• INFORMATION SHOWN
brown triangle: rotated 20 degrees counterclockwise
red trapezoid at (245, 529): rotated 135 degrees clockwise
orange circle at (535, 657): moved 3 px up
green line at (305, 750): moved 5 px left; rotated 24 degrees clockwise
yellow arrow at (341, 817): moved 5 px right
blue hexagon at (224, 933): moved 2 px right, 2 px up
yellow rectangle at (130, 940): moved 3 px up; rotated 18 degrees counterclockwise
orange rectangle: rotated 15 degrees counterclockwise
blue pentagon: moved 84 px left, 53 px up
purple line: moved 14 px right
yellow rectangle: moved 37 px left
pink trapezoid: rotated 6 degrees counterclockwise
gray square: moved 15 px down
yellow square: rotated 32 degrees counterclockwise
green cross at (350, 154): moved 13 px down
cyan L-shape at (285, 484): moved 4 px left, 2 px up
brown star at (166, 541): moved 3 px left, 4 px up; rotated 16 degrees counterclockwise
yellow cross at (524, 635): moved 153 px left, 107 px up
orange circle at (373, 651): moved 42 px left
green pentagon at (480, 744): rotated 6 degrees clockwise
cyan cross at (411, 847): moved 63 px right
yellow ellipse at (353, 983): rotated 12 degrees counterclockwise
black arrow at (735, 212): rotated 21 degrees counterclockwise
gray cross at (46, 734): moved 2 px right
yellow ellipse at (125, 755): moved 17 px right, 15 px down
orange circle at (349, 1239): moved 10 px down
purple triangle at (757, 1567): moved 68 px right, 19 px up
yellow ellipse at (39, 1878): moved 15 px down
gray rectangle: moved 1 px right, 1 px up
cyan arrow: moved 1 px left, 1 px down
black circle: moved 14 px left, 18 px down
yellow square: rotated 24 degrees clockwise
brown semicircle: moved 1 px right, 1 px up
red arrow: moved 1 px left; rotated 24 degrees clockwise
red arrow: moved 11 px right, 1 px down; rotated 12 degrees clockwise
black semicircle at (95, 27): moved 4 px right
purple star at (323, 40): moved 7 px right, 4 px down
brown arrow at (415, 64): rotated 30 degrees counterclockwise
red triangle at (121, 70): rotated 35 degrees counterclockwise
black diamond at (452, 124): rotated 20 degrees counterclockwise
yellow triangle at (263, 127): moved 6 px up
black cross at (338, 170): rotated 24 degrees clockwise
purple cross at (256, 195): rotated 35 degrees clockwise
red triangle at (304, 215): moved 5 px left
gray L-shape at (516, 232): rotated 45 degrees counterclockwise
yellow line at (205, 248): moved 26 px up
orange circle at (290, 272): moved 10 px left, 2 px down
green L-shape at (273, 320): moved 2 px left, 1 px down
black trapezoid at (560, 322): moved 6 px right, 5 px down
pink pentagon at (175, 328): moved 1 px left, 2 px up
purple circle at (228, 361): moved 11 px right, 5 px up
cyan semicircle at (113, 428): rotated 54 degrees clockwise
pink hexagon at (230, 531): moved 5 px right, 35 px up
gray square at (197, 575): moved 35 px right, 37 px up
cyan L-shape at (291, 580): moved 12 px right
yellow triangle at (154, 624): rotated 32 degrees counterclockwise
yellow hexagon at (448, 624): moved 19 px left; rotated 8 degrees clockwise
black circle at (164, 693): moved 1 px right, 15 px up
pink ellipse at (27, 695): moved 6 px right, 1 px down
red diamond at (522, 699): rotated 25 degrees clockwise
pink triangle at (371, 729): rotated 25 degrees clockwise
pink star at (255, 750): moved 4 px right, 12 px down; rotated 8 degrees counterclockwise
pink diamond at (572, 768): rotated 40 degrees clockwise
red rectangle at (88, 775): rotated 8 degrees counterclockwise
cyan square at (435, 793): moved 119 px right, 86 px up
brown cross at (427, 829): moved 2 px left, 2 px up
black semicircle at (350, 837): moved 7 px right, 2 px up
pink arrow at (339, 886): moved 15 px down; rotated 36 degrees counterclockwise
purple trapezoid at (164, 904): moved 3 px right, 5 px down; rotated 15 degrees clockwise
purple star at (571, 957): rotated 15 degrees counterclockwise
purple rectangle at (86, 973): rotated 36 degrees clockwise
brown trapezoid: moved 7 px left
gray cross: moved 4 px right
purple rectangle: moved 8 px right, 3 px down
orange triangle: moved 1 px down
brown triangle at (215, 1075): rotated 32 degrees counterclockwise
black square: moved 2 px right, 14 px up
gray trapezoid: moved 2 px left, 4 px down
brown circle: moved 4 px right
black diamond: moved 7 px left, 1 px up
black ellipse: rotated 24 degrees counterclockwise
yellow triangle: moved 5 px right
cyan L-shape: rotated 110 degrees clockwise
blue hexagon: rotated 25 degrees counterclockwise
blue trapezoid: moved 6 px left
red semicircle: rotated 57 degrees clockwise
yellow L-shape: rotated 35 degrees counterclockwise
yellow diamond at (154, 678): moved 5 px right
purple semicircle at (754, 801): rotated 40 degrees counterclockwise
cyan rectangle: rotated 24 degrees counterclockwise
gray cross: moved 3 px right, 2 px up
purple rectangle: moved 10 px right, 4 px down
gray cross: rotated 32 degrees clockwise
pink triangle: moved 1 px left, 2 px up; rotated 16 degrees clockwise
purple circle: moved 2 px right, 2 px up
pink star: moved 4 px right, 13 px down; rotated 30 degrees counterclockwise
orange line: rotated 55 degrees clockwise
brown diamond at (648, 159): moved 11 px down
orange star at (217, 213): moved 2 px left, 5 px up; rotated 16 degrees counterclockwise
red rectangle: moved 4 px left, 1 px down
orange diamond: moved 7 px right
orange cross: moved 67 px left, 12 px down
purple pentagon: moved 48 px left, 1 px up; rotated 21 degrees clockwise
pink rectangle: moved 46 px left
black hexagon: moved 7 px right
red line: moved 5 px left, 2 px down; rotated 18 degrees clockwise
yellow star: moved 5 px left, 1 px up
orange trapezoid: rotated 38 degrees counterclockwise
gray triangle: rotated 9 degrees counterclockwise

• WHAT IS NEEDED
Extract every line from the items above and reproduce each one verbatim, in the same order.

• SOLUTION FOR THIS TASK
brown triangle: rotated 20 degrees counterclockwise
red trapezoid at (245, 529): rotated 135 degrees clockwise
orange circle at (535, 657): moved 3 px up
green line at (305, 750): moved 5 px left; rotated 24 degrees clockwise
yellow arrow at (341, 817): moved 5 px right
blue hexagon at (224, 933): moved 2 px right, 2 px up
yellow rectangle at (130, 940): moved 3 px up; rotated 18 degrees counterclockwise
orange rectangle: rotated 15 degrees counterclockwise
blue pentagon: moved 84 px left, 53 px up
purple line: moved 14 px right
yellow rectangle: moved 37 px left
pink trapezoid: rotated 6 degrees counterclockwise
gray square: moved 15 px down
yellow square: rotated 32 degrees counterclockwise
green cross at (350, 154): moved 13 px down
cyan L-shape at (285, 484): moved 4 px left, 2 px up
brown star at (166, 541): moved 3 px left, 4 px up; rotated 16 degrees counterclockwise
yellow cross at (524, 635): moved 153 px left, 107 px up
orange circle at (373, 651): moved 42 px left
green pentagon at (480, 744): rotated 6 degrees clockwise
cyan cross at (411, 847): moved 63 px right
yellow ellipse at (353, 983): rotated 12 degrees counterclockwise
black arrow at (735, 212): rotated 21 degrees counterclockwise
gray cross at (46, 734): moved 2 px right
yellow ellipse at (125, 755): moved 17 px right, 15 px down
orange circle at (349, 1239): moved 10 px down
purple triangle at (757, 1567): moved 68 px right, 19 px up
yellow ellipse at (39, 1878): moved 15 px down
gray rectangle: moved 1 px right, 1 px up
cyan arrow: moved 1 px left, 1 px down
black circle: moved 14 px left, 18 px down
yellow square: rotated 24 degrees clockwise
brown semicircle: moved 1 px right, 1 px up
red arrow: moved 1 px left; rotated 24 degrees clockwise
red arrow: moved 11 px right, 1 px down; rotated 12 degrees clockwise
black semicircle at (95, 27): moved 4 px right
purple star at (323, 40): moved 7 px right, 4 px down
brown arrow at (415, 64): rotated 30 degrees counterclockwise
red triangle at (121, 70): rotated 35 degrees counterclockwise
black diamond at (452, 124): rotated 20 degrees counterclockwise
yellow triangle at (263, 127): moved 6 px up
black cross at (338, 170): rotated 24 degrees clockwise
purple cross at (256, 195): rotated 35 degrees clockwise
red triangle at (304, 215): moved 5 px left
gray L-shape at (516, 232): rotated 45 degrees counterclockwise
yellow line at (205, 248): moved 26 px up
orange circle at (290, 272): moved 10 px left, 2 px down
green L-shape at (273, 320): moved 2 px left, 1 px down
black trapezoid at (560, 322): moved 6 px right, 5 px down
pink pentagon at (175, 328): moved 1 px left, 2 px up
purple circle at (228, 361): moved 11 px right, 5 px up
cyan semicircle at (113, 428): rotated 54 degrees clockwise
pink hexagon at (230, 531): moved 5 px right, 35 px up
gray square at (197, 575): moved 35 px right, 37 px up
cyan L-shape at (291, 580): moved 12 px right
yellow triangle at (154, 624): rotated 32 degrees counterclockwise
yellow hexagon at (448, 624): moved 19 px left; rotated 8 degrees clockwise
black circle at (164, 693): moved 1 px right, 15 px up
pink ellipse at (27, 695): moved 6 px right, 1 px down
red diamond at (522, 699): rotated 25 degrees clockwise
pink triangle at (371, 729): rotated 25 degrees clockwise
pink star at (255, 750): moved 4 px right, 12 px down; rotated 8 degrees counterclockwise
pink diamond at (572, 768): rotated 40 degrees clockwise
red rectangle at (88, 775): rotated 8 degrees counterclockwise
cyan square at (435, 793): moved 119 px right, 86 px up
brown cross at (427, 829): moved 2 px left, 2 px up
black semicircle at (350, 837): moved 7 px right, 2 px up
pink arrow at (339, 886): moved 15 px down; rotated 36 degrees counterclockwise
purple trapezoid at (164, 904): moved 3 px right, 5 px down; rotated 15 degrees clockwise
purple star at (571, 957): rotated 15 degrees counterclockwise
purple rectangle at (86, 973): rotated 36 degrees clockwise
brown trapezoid: moved 7 px left
gray cross: moved 4 px right
purple rectangle: moved 8 px right, 3 px down
orange triangle: moved 1 px down
brown triangle at (215, 1075): rotated 32 degrees counterclockwise
black square: moved 2 px right, 14 px up
gray trapezoid: moved 2 px left, 4 px down
brown circle: moved 4 px right
black diamond: moved 7 px left, 1 px up
black ellipse: rotated 24 degrees counterclockwise
yellow triangle: moved 5 px right
cyan L-shape: rotated 110 degrees clockwise
blue hexagon: rotated 25 degrees counterclockwise
blue trapezoid: moved 6 px left
red semicircle: rotated 57 degrees clockwise
yellow L-shape: rotated 35 degrees counterclockwise
yellow diamond at (154, 678): moved 5 px right
purple semicircle at (754, 801): rotated 40 degrees counterclockwise
cyan rectangle: rotated 24 degrees counterclockwise
gray cross: moved 3 px right, 2 px up
purple rectangle: moved 10 px right, 4 px down
gray cross: rotated 32 degrees clockwise
pink triangle: moved 1 px left, 2 px up; rotated 16 degrees clockwise
purple circle: moved 2 px right, 2 px up
pink star: moved 4 px right, 13 px down; rotated 30 degrees counterclockwise
orange line: rotated 55 degrees clockwise
brown diamond at (648, 159): moved 11 px down
orange star at (217, 213): moved 2 px left, 5 px up; rotated 16 degrees counterclockwise
red rectangle: moved 4 px left, 1 px down
orange diamond: moved 7 px right
orange cross: moved 67 px left, 12 px down
purple pentagon: moved 48 px left, 1 px up; rotated 21 degrees clockwise
pink rectangle: moved 46 px left
black hexagon: moved 7 px right
red line: moved 5 px left, 2 px down; rotated 18 degrees clockwise
yellow star: moved 5 px left, 1 px up
orange trapezoid: rotated 38 degrees counterclockwise
gray triangle: rotated 9 degrees counterclockwise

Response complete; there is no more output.